- [EXTRACTED DATA]
══════════

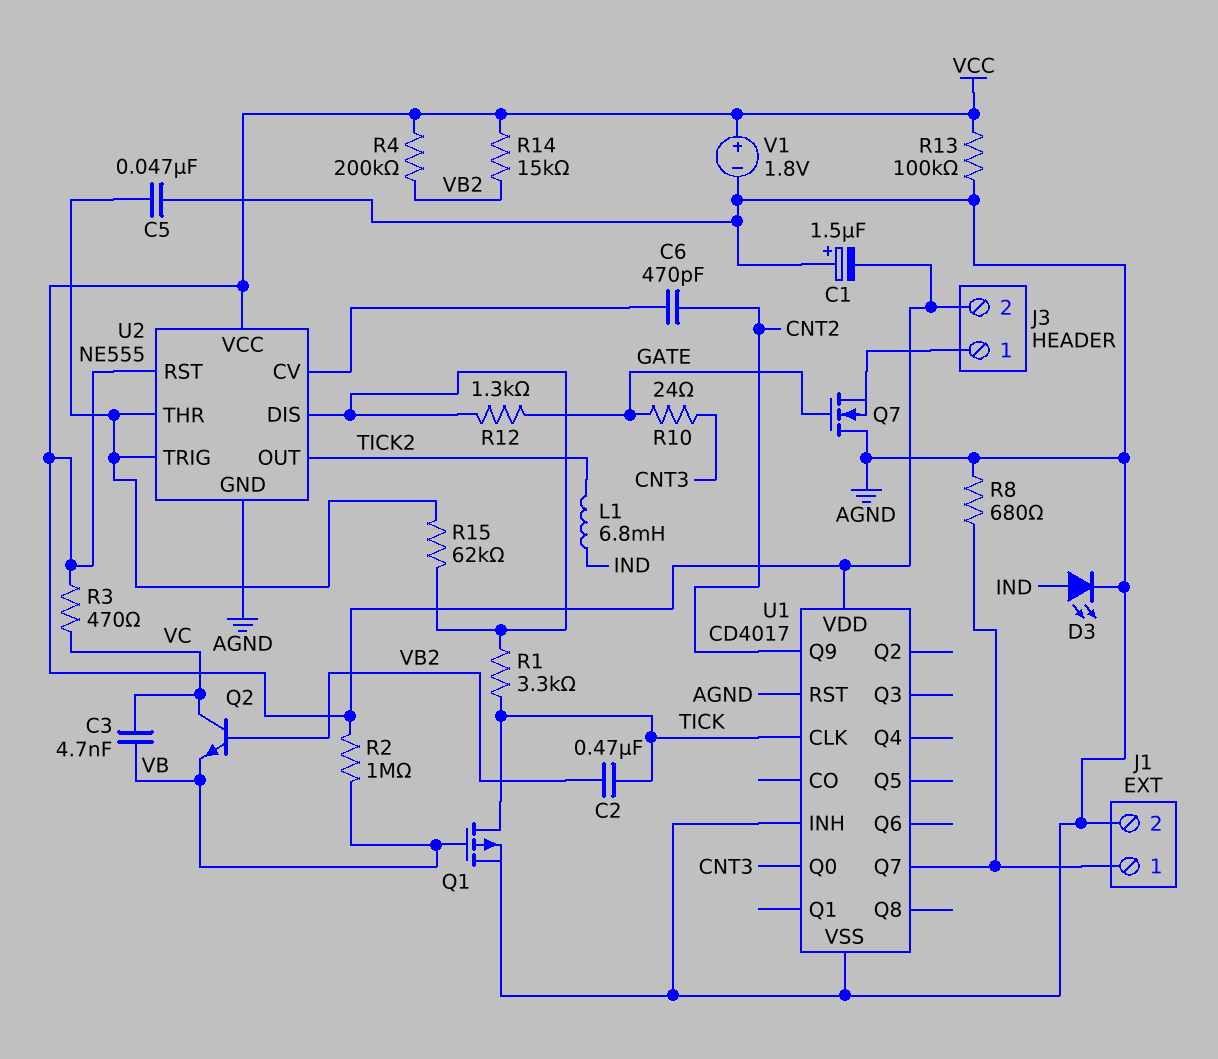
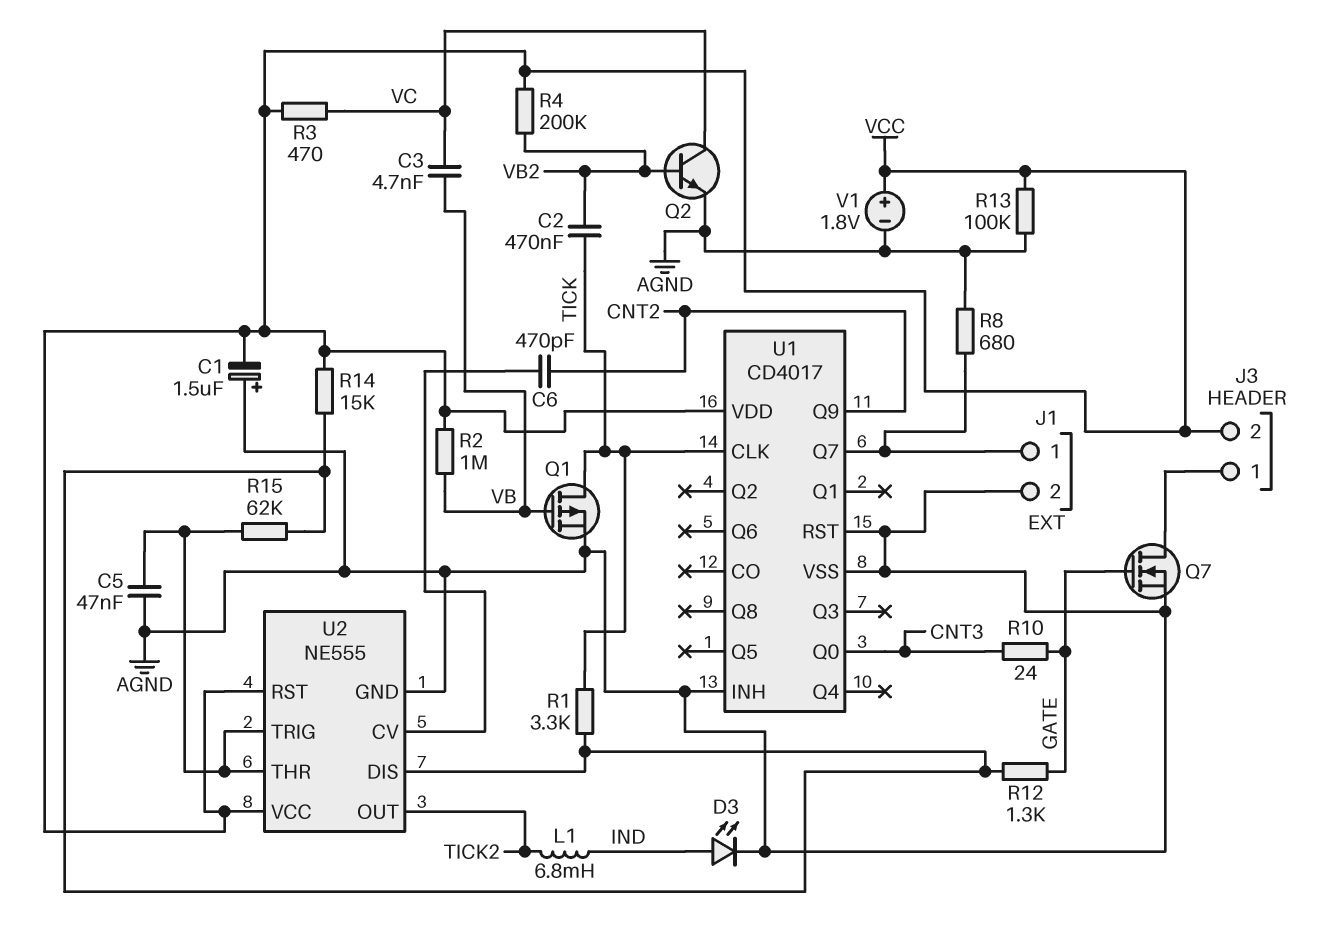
Q2: NPN (B VB2, C VC, E VB) -> NPN (B VB2, C VC, E AGND)
Q7: NMOS (G GATE, D AGND, S J3/1) -> NMOS (G GATE, D J3/1, S AGND)
R14: 15k (VB2, VCC) -> 15k (U2/DIS, VCC)

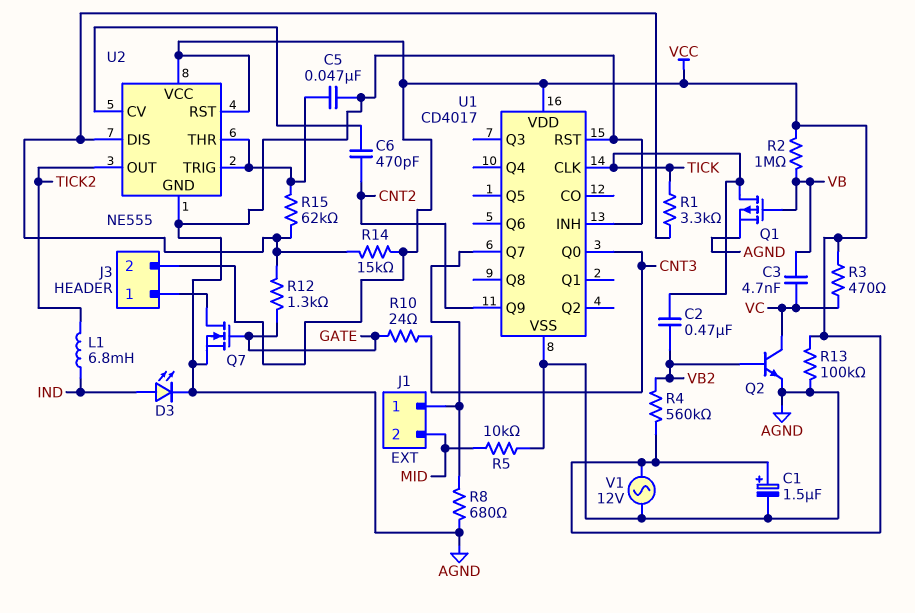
C1: 1.5uF (plus AGND, minus VCC) -> 1.5uF (plus VCC, minus AGND)
J1 pin 2: AGND -> MID
R4: 200k (VB2, VCC) -> 560k (VB2, VCC)
R5: none -> 10k (AGND, MID)
V1: 1.8V (plus VCC, minus AGND) -> AC 12V (AGND, VCC)

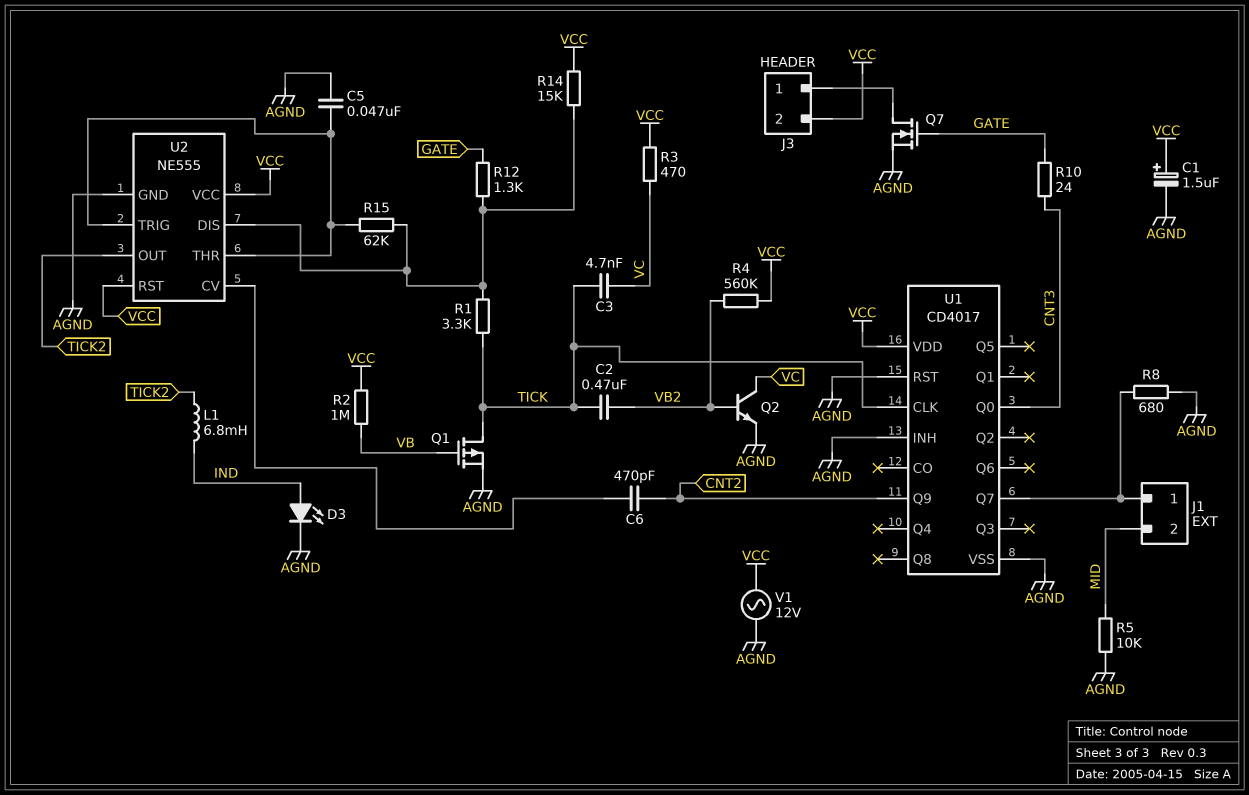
C3: 4.7nF (VB, VC) -> 4.7nF (TICK, VC)
R13: 100k (AGND, VCC) -> none

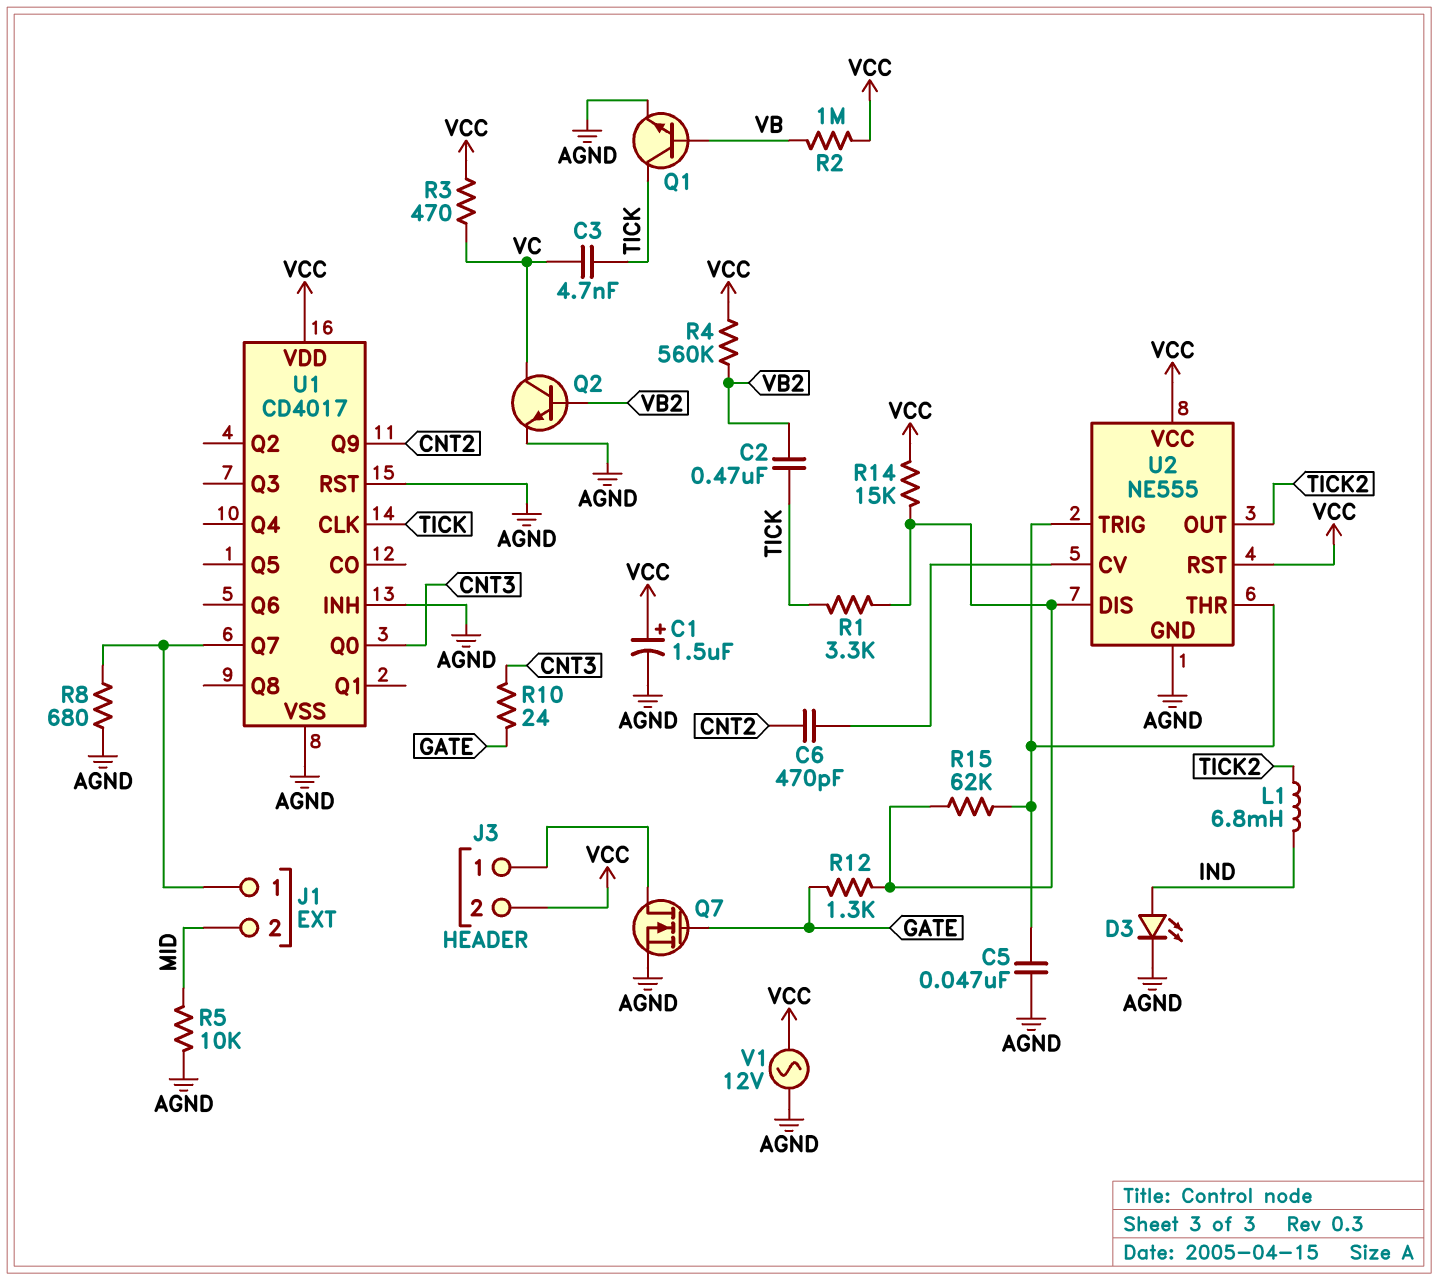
Q1: PMOS (G VB, D TICK, S AGND) -> NPN (B VB, C TICK, E AGND)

══════════

- [WORK INSTRUCTION] Reproduce exactly and only the lines from the one with "R14: 15k (VB2, VCC) -> 15k (U2/DIS, VCC)" through the last entry, both included, excluding every picture.

- [RESULT FOR THIS TASK]
R14: 15k (VB2, VCC) -> 15k (U2/DIS, VCC)

C1: 1.5uF (plus AGND, minus VCC) -> 1.5uF (plus VCC, minus AGND)
J1 pin 2: AGND -> MID
R4: 200k (VB2, VCC) -> 560k (VB2, VCC)
R5: none -> 10k (AGND, MID)
V1: 1.8V (plus VCC, minus AGND) -> AC 12V (AGND, VCC)

C3: 4.7nF (VB, VC) -> 4.7nF (TICK, VC)
R13: 100k (AGND, VCC) -> none

Q1: PMOS (G VB, D TICK, S AGND) -> NPN (B VB, C TICK, E AGND)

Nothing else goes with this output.